Exercise description:
Please give an exact printout of the records, without any pictures.

Entries shown:
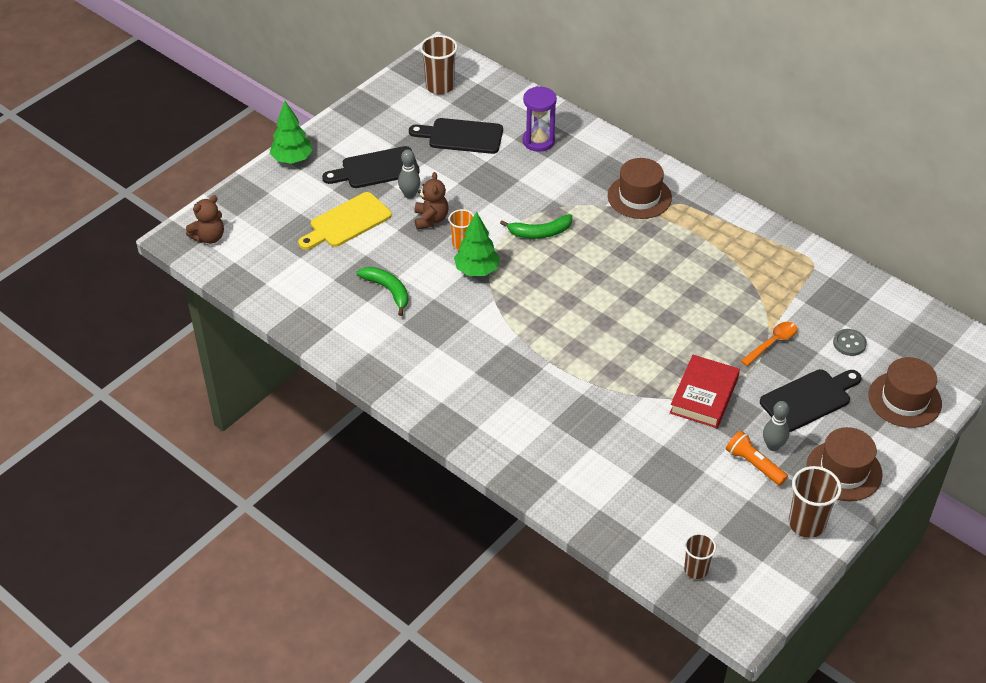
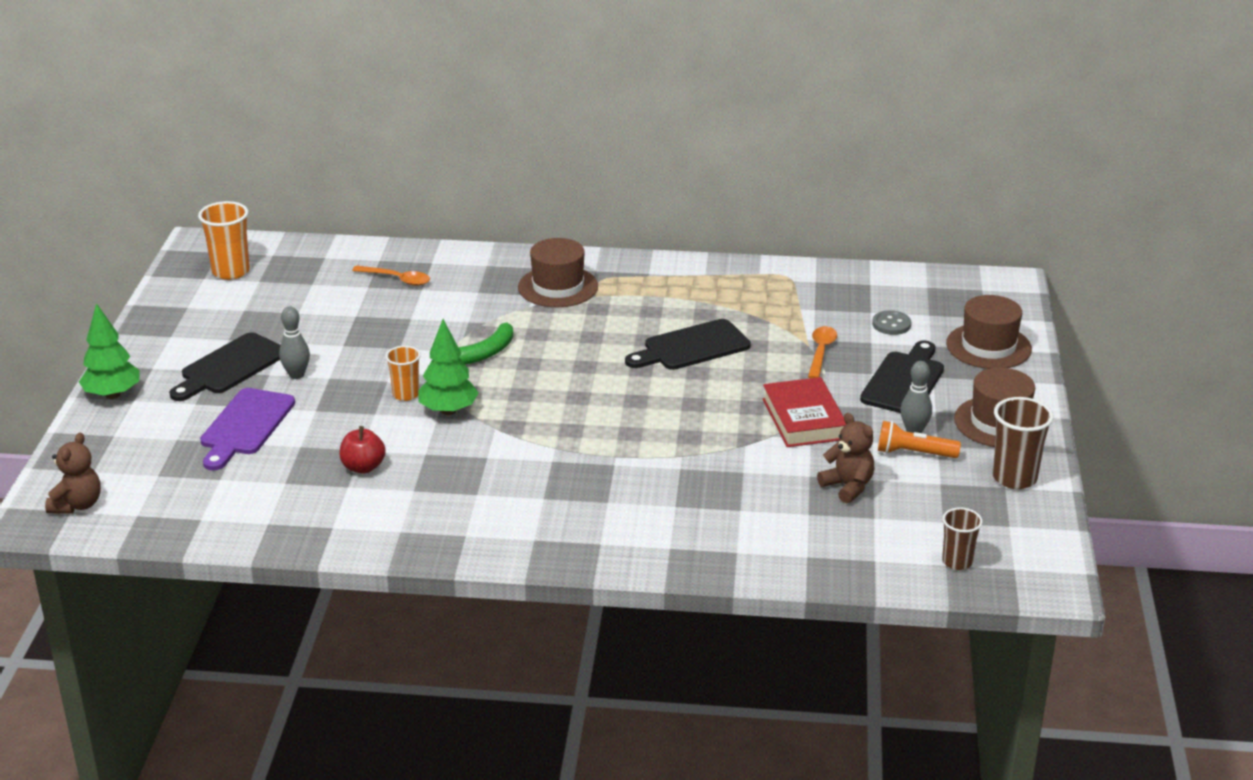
camera: 35 degrees left, 15 degrees down
(347, 222) = (245, 426): yellow cutting board -> purple cutting board
(388, 290) = (363, 467): green banana -> red apple
(431, 219) = (346, 387): brown teddy bear -> brown teddy bear (848, 487)
(440, 86) = (231, 271): brown cup -> orange cup
(461, 136) = (303, 304): black cutting board -> black cutting board (692, 347)
(538, 141) = (397, 279): purple hourglass -> orange spoon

Answer space:
camera: 35 degrees left, 15 degrees down
(347, 222) = (245, 426): yellow cutting board -> purple cutting board
(388, 290) = (363, 467): green banana -> red apple
(431, 219) = (346, 387): brown teddy bear -> brown teddy bear (848, 487)
(440, 86) = (231, 271): brown cup -> orange cup
(461, 136) = (303, 304): black cutting board -> black cutting board (692, 347)
(538, 141) = (397, 279): purple hourglass -> orange spoon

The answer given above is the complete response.